(DATA EXTRACT begins)

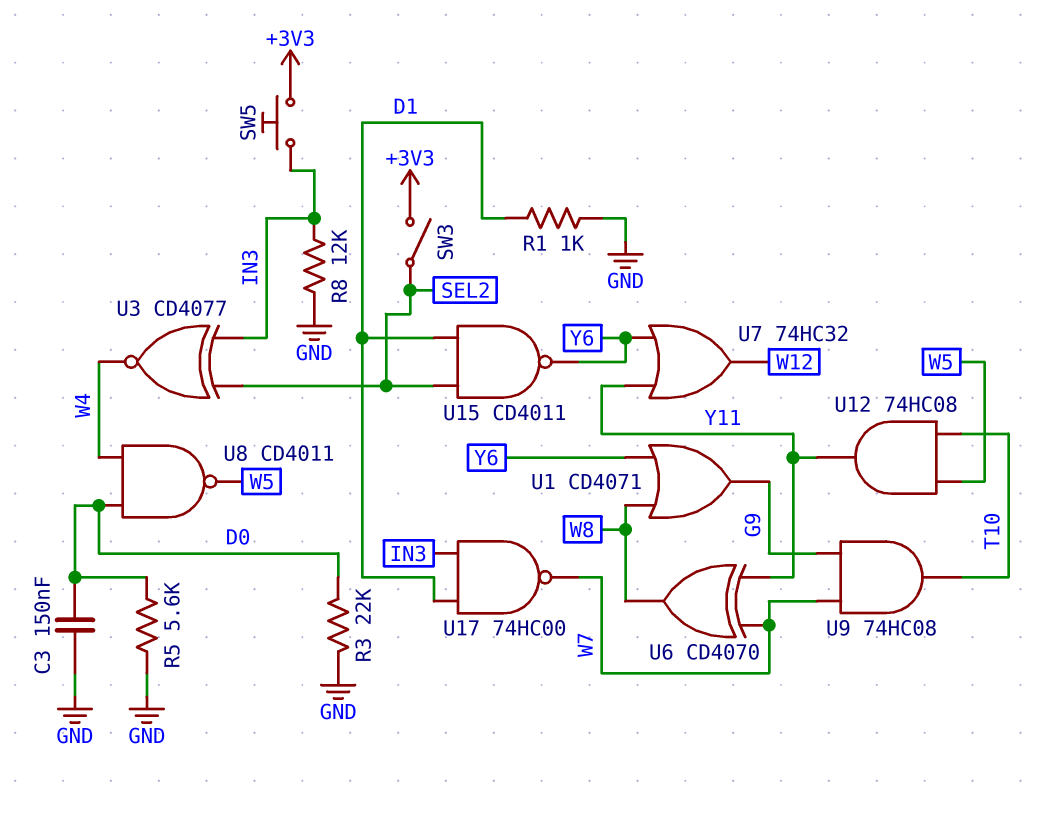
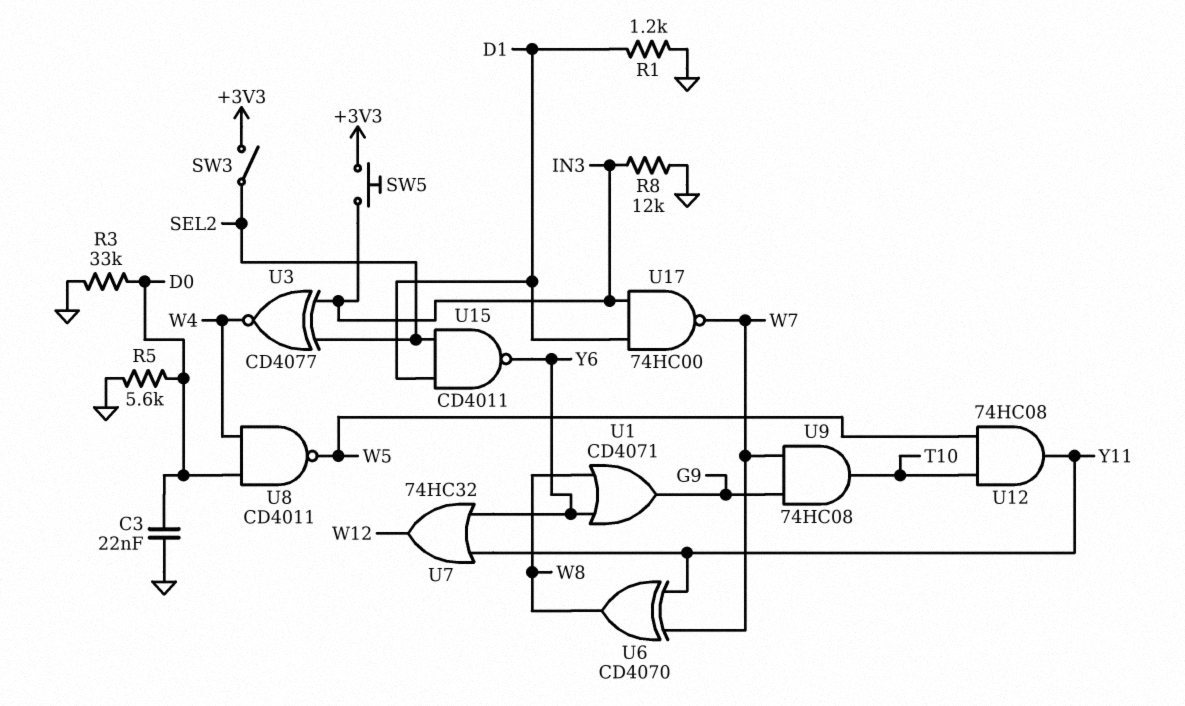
C3: 150nF (D0, GND) -> 22nF (D0, GND)
R1: 1k (D1, GND) -> 1.2k (D1, GND)
R3: 22k (D0, GND) -> 33k (D0, GND)

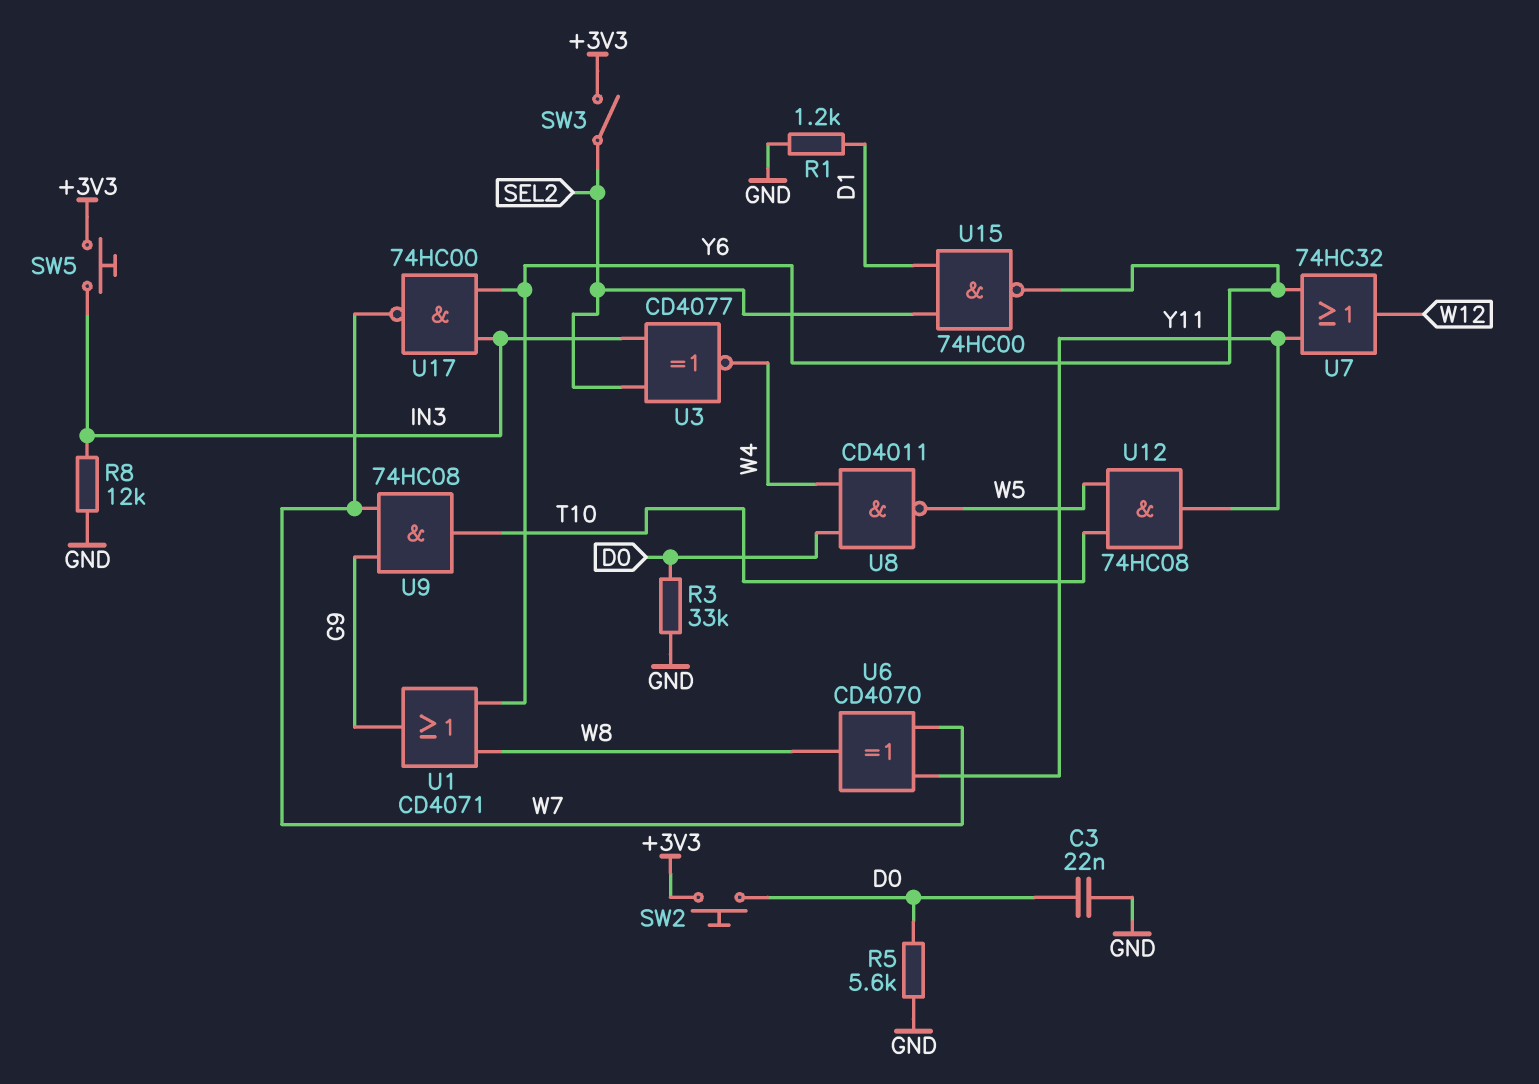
SW2: none -> button (+3V3, D0)
U15: NAND CD4011 (in D1, in SEL2, out Y6) -> NAND 74HC00 (in D1, in SEL2, out Y6)
U17: NAND 74HC00 (in D1, in IN3, out W7) -> NAND 74HC00 (in IN3, in Y6, out W7)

(DATA EXTRACT ends)

WHAT IS NEEDED: Return every line in the listing that contains the word "NAND".

TASK RESULT:
U15: NAND CD4011 (in D1, in SEL2, out Y6) -> NAND 74HC00 (in D1, in SEL2, out Y6)
U17: NAND 74HC00 (in D1, in IN3, out W7) -> NAND 74HC00 (in IN3, in Y6, out W7)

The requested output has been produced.